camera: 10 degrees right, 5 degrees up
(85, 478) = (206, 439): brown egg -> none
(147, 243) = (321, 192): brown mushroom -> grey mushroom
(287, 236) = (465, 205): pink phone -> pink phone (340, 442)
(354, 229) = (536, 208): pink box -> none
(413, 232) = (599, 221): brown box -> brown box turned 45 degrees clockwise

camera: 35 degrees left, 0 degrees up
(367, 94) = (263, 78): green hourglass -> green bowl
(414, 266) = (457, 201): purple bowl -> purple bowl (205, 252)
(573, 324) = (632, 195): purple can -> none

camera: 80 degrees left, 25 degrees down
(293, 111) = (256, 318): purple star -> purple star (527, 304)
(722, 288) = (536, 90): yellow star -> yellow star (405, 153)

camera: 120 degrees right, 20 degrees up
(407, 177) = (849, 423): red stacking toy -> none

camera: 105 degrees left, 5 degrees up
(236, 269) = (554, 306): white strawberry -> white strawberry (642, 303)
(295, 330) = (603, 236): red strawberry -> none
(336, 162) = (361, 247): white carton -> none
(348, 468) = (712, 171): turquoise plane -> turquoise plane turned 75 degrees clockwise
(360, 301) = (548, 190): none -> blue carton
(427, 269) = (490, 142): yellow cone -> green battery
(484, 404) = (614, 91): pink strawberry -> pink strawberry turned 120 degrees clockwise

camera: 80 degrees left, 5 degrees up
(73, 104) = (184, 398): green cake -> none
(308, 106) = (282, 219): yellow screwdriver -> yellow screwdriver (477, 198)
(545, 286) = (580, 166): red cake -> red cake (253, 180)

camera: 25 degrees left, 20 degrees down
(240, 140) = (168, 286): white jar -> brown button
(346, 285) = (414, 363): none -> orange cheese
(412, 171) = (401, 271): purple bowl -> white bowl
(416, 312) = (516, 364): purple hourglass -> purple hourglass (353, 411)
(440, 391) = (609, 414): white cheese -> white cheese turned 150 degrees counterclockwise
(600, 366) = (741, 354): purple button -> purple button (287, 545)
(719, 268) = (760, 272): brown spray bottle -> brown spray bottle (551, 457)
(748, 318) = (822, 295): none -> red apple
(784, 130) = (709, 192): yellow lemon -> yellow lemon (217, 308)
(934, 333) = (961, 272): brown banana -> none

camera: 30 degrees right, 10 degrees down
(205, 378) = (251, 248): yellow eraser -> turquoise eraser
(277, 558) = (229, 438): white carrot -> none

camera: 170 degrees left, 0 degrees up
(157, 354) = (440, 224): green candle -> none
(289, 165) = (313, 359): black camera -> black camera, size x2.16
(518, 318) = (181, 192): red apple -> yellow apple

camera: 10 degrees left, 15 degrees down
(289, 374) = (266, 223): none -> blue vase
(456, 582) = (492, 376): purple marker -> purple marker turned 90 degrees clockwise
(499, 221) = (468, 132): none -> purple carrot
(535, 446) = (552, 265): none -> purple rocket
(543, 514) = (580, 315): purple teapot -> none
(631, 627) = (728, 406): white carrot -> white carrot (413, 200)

_ACTIVITY_.
Take the lines from the start of the records through the line holding "(157, 354) = (440, 224): green candle -> none", both included, and please print them exactly, with nothing else.

_RESULT OF THE TASK_.
camera: 10 degrees right, 5 degrees up
(85, 478) = (206, 439): brown egg -> none
(147, 243) = (321, 192): brown mushroom -> grey mushroom
(287, 236) = (465, 205): pink phone -> pink phone (340, 442)
(354, 229) = (536, 208): pink box -> none
(413, 232) = (599, 221): brown box -> brown box turned 45 degrees clockwise

camera: 35 degrees left, 0 degrees up
(367, 94) = (263, 78): green hourglass -> green bowl
(414, 266) = (457, 201): purple bowl -> purple bowl (205, 252)
(573, 324) = (632, 195): purple can -> none

camera: 80 degrees left, 25 degrees down
(293, 111) = (256, 318): purple star -> purple star (527, 304)
(722, 288) = (536, 90): yellow star -> yellow star (405, 153)

camera: 120 degrees right, 20 degrees up
(407, 177) = (849, 423): red stacking toy -> none

camera: 105 degrees left, 5 degrees up
(236, 269) = (554, 306): white strawberry -> white strawberry (642, 303)
(295, 330) = (603, 236): red strawberry -> none
(336, 162) = (361, 247): white carton -> none
(348, 468) = (712, 171): turquoise plane -> turquoise plane turned 75 degrees clockwise
(360, 301) = (548, 190): none -> blue carton
(427, 269) = (490, 142): yellow cone -> green battery
(484, 404) = (614, 91): pink strawberry -> pink strawberry turned 120 degrees clockwise

camera: 80 degrees left, 5 degrees up
(73, 104) = (184, 398): green cake -> none
(308, 106) = (282, 219): yellow screwdriver -> yellow screwdriver (477, 198)
(545, 286) = (580, 166): red cake -> red cake (253, 180)

camera: 25 degrees left, 20 degrees down
(240, 140) = (168, 286): white jar -> brown button
(346, 285) = (414, 363): none -> orange cheese
(412, 171) = (401, 271): purple bowl -> white bowl
(416, 312) = (516, 364): purple hourglass -> purple hourglass (353, 411)
(440, 391) = (609, 414): white cheese -> white cheese turned 150 degrees counterclockwise
(600, 366) = (741, 354): purple button -> purple button (287, 545)
(719, 268) = (760, 272): brown spray bottle -> brown spray bottle (551, 457)
(748, 318) = (822, 295): none -> red apple
(784, 130) = (709, 192): yellow lemon -> yellow lemon (217, 308)
(934, 333) = (961, 272): brown banana -> none

camera: 30 degrees right, 10 degrees down
(205, 378) = (251, 248): yellow eraser -> turquoise eraser
(277, 558) = (229, 438): white carrot -> none

camera: 170 degrees left, 0 degrees up
(157, 354) = (440, 224): green candle -> none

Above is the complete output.